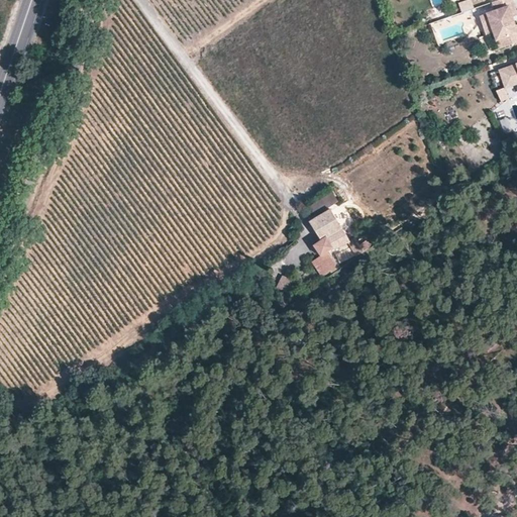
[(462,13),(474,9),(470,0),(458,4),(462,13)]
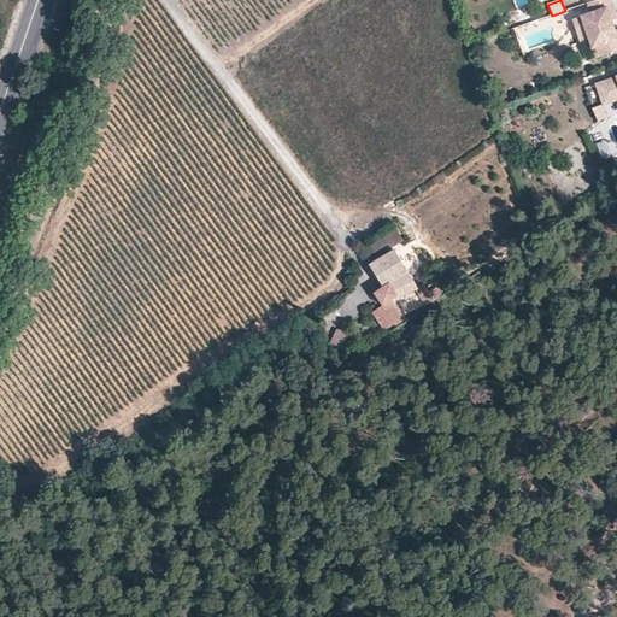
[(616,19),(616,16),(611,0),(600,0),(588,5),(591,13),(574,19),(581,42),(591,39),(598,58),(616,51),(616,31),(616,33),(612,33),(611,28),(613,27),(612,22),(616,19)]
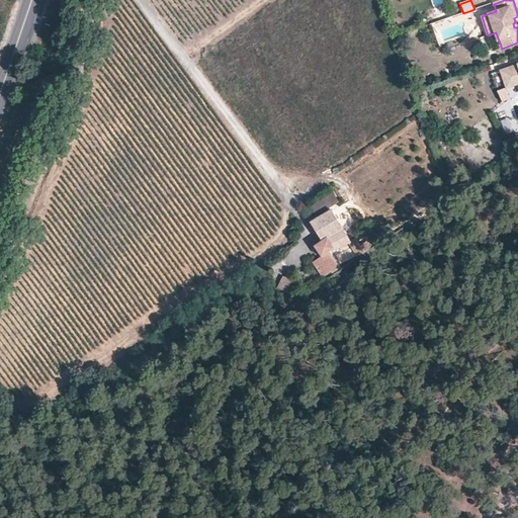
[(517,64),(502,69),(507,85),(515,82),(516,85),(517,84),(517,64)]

◇ ◇ ◇ ◇

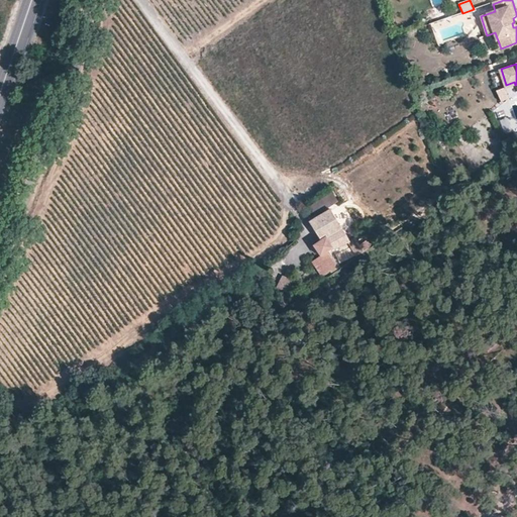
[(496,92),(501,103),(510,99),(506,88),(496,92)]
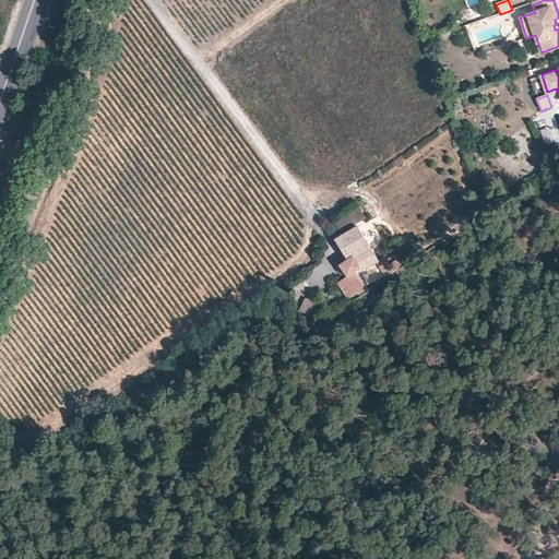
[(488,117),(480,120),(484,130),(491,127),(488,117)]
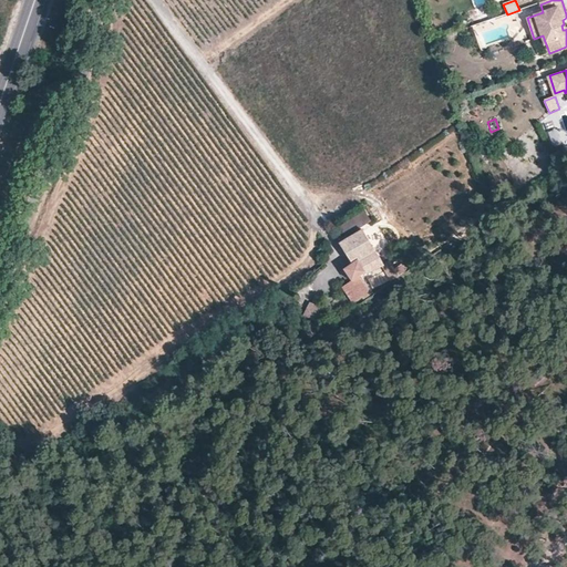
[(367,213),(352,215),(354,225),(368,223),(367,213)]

◇ ◇ ◇ ◇

Look back over the records above. Reproduce exactly everything from the line with "[(462,13),(474,9),(470,0),(458,4),(462,13)]" down to the line with "[(517,64),(502,69),(507,85),(515,82),(516,85),(517,84),(517,64)]", inclusive, and leave the pictures out.

> Solution to this problem:
[(462,13),(474,9),(470,0),(458,4),(462,13)]
[(616,19),(616,16),(611,0),(600,0),(588,5),(591,13),(574,19),(581,42),(591,39),(598,58),(616,51),(616,31),(616,33),(612,33),(611,28),(613,27),(612,22),(616,19)]
[(517,64),(502,69),(507,85),(515,82),(516,85),(517,84),(517,64)]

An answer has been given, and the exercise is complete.